▶ **Work item**: Among the entries below, please show each line that carries the word "minus".

▶ **The records**:
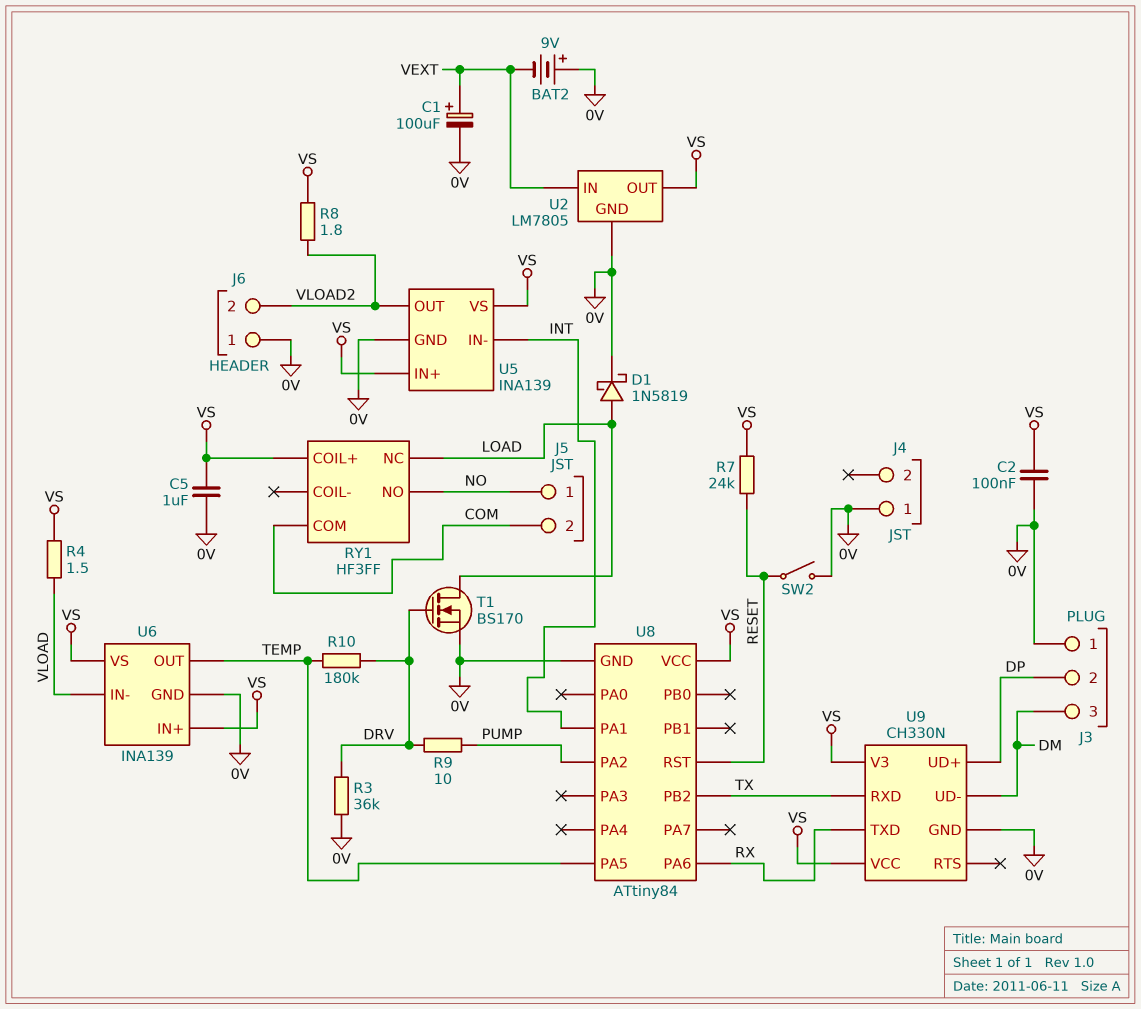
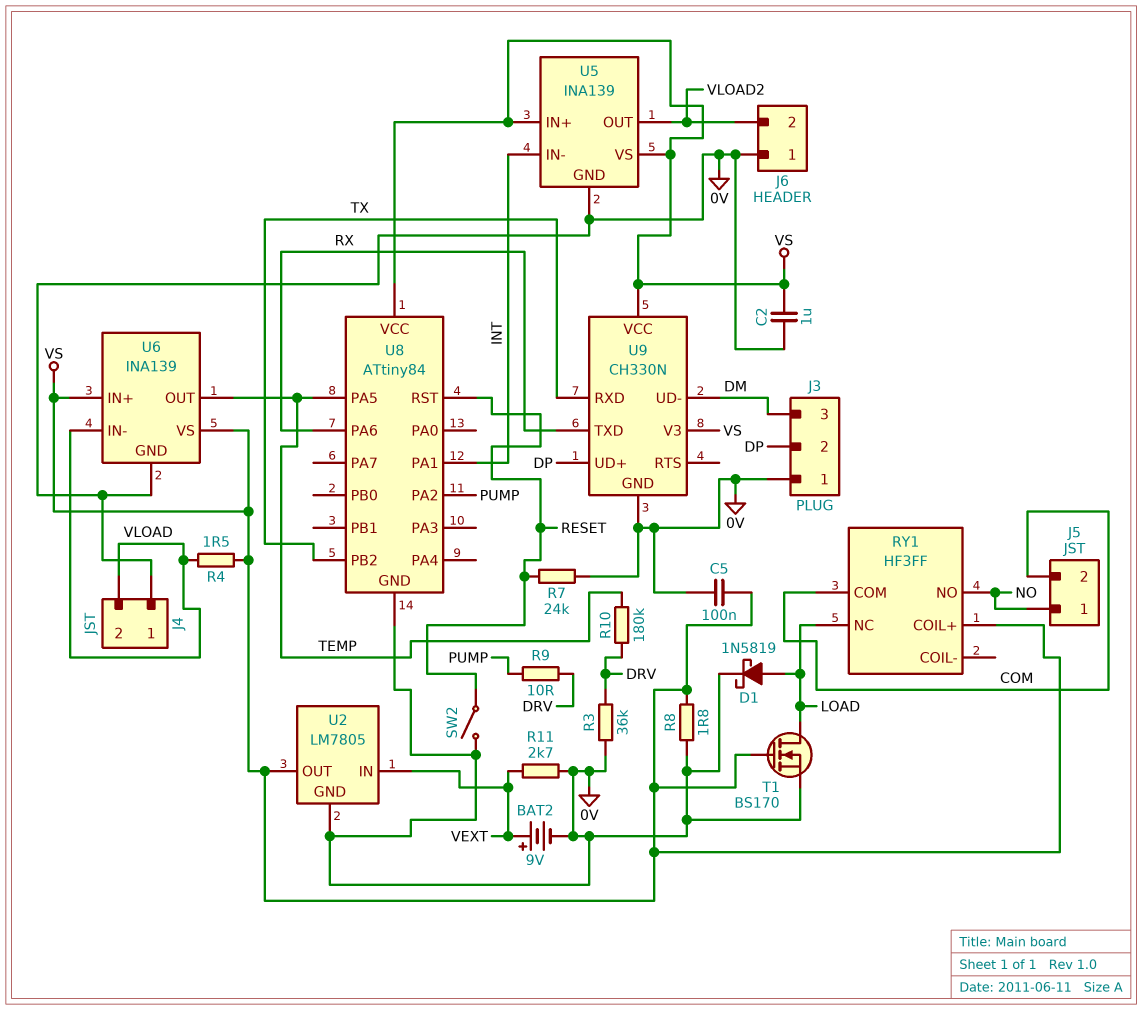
BAT2: 9V (plus 0V, minus VEXT) -> 9V (plus VEXT, minus 0V)
C1: 100uF (plus VEXT, minus 0V) -> none
C2: 100nF (0V, VS) -> 1uF (0V, VS)
C5: 1uF (0V, VS) -> 100nF (0V, VS)
J4 pin 2: none -> VLOAD
R7: 24k (RESET, VS) -> 24k (0V, RESET)
R8: 1.8 (VLOAD2, VS) -> 1.8 (0V, VS)
R11: none -> 2.7k (0V, VEXT)
T1: NMOS BS170 (G DRV, D LOAD, S 0V) -> NMOS BS170 (G VS, D LOAD, S 0V)

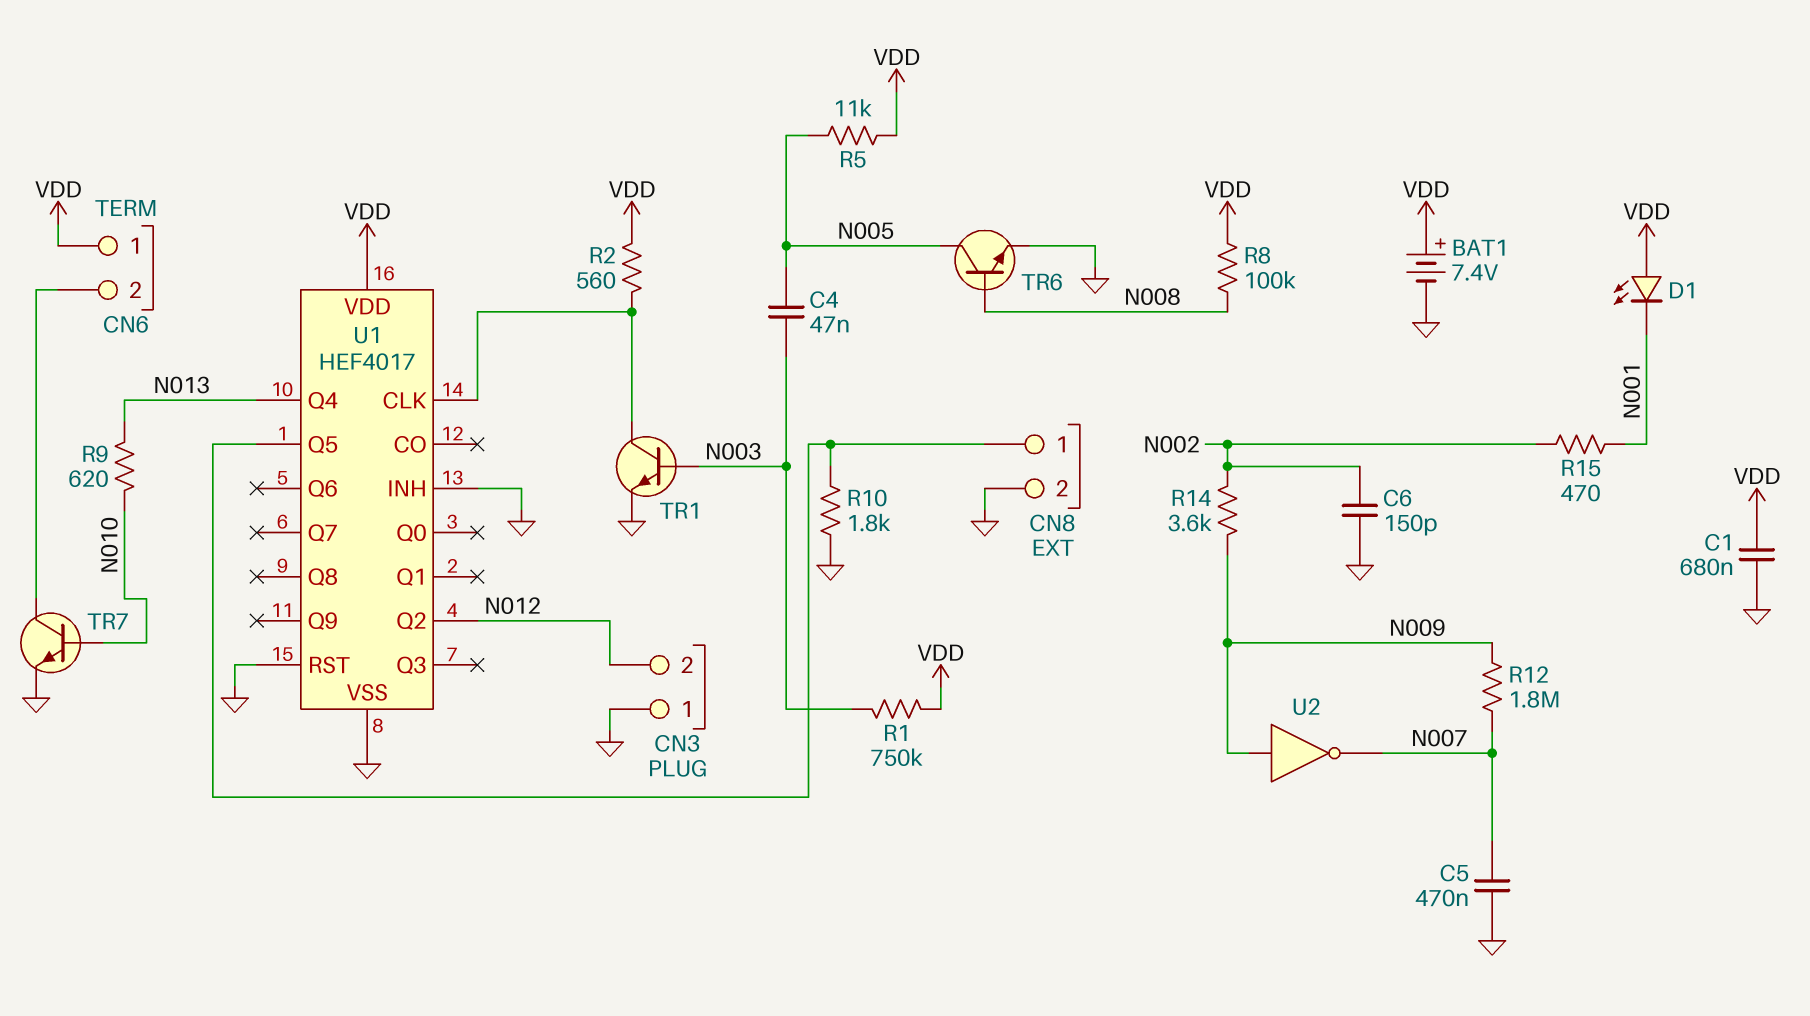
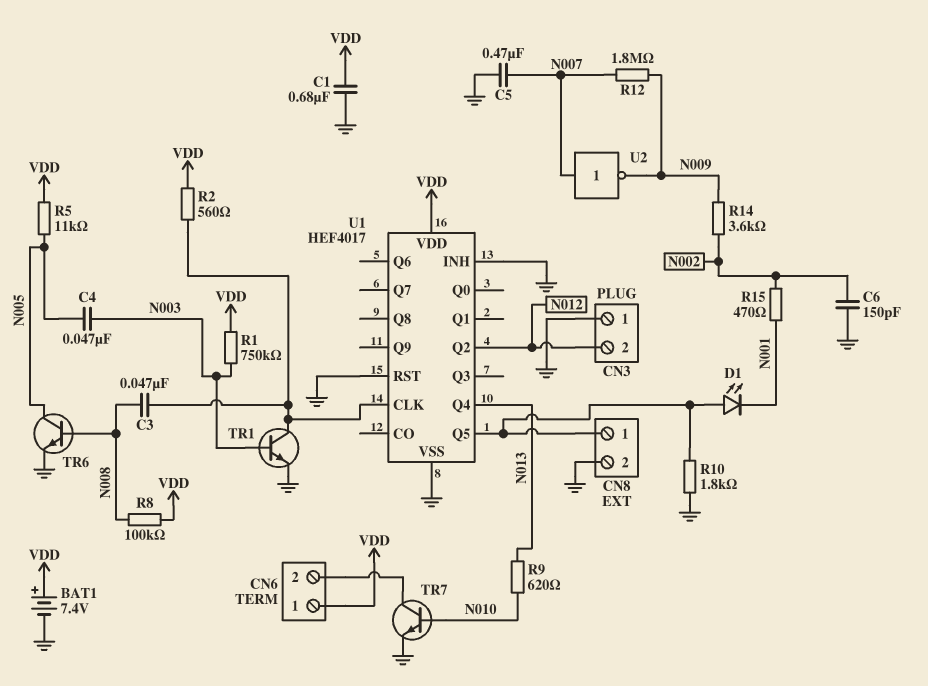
C3: none -> 47nF (N008, U1/CLK)
D1: LED (A VDD, K N001) -> LED (A CN8/1, K N001)
U2: NOT (in N009, out N007) -> NOT (in N007, out N009)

▶ **Written answer**:
BAT2: 9V (plus 0V, minus VEXT) -> 9V (plus VEXT, minus 0V)
C1: 100uF (plus VEXT, minus 0V) -> none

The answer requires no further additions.